**TASK OBJECTIVE:** Beginning at the line that contains "turquoise robot: 0 -> 2", transcribe every line up to the last one in the material below. Include no other lines.

※

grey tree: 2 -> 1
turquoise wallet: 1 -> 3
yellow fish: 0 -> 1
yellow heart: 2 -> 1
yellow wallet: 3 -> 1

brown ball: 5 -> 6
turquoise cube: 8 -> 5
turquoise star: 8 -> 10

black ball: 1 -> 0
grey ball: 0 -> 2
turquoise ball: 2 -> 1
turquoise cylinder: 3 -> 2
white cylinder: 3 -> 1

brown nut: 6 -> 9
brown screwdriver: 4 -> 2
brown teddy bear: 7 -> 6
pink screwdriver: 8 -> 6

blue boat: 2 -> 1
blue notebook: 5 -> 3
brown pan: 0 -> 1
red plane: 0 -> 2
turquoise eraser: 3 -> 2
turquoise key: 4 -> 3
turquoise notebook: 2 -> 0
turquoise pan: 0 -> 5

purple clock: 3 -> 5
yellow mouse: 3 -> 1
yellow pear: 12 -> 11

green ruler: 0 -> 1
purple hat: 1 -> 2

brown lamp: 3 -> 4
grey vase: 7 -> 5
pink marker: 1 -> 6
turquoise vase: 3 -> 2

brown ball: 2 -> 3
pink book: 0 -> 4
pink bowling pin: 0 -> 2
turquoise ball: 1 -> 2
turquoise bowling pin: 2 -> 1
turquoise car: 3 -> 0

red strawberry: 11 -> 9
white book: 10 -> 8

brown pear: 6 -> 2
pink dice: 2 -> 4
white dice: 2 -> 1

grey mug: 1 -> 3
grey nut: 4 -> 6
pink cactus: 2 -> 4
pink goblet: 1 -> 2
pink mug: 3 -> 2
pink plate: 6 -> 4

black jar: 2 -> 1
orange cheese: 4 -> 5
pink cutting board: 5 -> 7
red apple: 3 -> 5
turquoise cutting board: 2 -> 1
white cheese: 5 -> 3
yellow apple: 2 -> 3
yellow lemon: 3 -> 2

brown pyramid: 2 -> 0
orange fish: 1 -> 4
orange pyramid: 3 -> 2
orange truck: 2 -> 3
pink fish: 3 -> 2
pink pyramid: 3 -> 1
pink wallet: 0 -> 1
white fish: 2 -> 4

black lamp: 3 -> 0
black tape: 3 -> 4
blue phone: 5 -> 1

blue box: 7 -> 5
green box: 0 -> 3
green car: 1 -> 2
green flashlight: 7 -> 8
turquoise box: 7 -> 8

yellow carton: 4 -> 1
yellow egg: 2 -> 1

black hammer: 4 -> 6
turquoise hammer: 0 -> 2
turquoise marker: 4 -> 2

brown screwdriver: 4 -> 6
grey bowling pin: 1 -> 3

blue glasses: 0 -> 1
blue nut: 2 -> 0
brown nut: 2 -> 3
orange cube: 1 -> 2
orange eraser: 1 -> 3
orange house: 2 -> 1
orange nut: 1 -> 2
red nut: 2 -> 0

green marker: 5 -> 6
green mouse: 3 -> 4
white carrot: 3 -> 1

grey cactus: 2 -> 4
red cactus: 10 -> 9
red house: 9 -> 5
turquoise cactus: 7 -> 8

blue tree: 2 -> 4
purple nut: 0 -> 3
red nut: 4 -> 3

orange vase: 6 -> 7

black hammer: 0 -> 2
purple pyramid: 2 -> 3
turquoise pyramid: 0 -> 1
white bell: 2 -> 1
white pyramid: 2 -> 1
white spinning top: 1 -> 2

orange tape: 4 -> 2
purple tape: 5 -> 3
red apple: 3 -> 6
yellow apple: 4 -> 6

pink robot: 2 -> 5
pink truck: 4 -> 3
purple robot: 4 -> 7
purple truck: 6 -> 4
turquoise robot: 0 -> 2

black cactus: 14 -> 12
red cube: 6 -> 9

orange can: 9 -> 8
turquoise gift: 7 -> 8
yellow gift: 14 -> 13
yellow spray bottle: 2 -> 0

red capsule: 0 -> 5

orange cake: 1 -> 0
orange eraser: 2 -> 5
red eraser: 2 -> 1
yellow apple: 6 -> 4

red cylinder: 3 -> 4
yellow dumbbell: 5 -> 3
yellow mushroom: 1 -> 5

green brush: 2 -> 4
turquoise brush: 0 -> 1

※

**YOUR RESPONSE:**
turquoise robot: 0 -> 2

black cactus: 14 -> 12
red cube: 6 -> 9

orange can: 9 -> 8
turquoise gift: 7 -> 8
yellow gift: 14 -> 13
yellow spray bottle: 2 -> 0

red capsule: 0 -> 5

orange cake: 1 -> 0
orange eraser: 2 -> 5
red eraser: 2 -> 1
yellow apple: 6 -> 4

red cylinder: 3 -> 4
yellow dumbbell: 5 -> 3
yellow mushroom: 1 -> 5

green brush: 2 -> 4
turquoise brush: 0 -> 1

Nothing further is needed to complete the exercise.